### What needs to be done
Each line of the listing that contains "brush" should be found and copied.

### Dataset excerpt
[Start of Attachment]
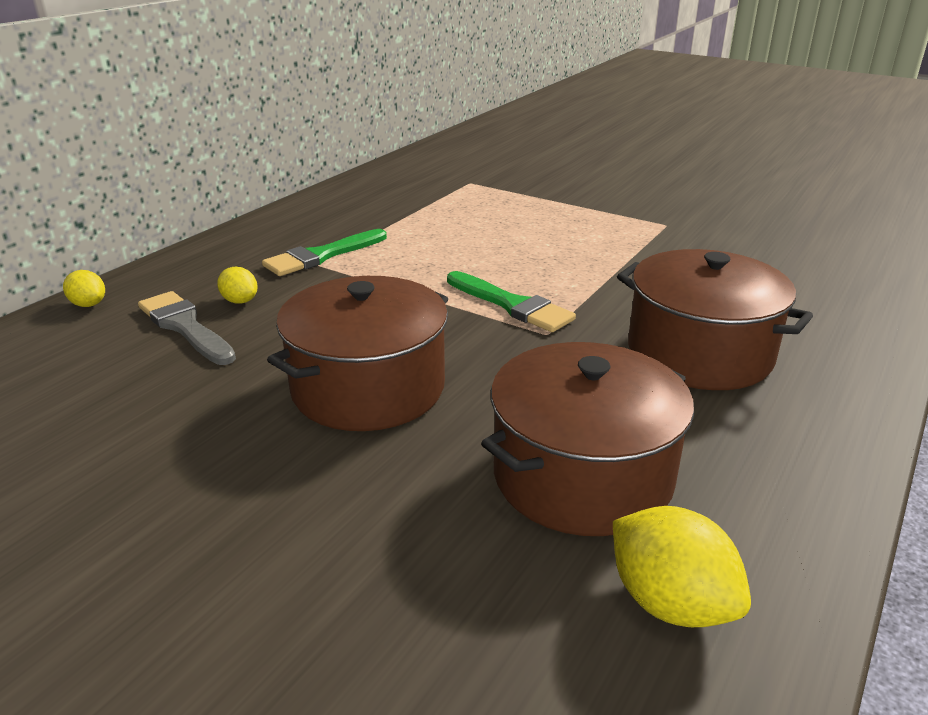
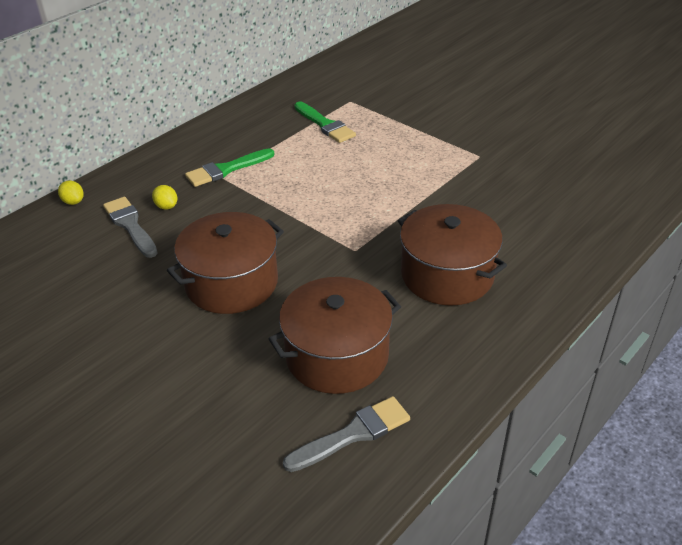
camera: 10 degrees right, 10 degrees up
(512, 305) = (340, 224): green brush -> green brush (325, 125)
(670, 603) = (353, 434): yellow lemon -> grey brush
[End of Attachment]
### Solution to the problem
(512, 305) = (340, 224): green brush -> green brush (325, 125)
(670, 603) = (353, 434): yellow lemon -> grey brush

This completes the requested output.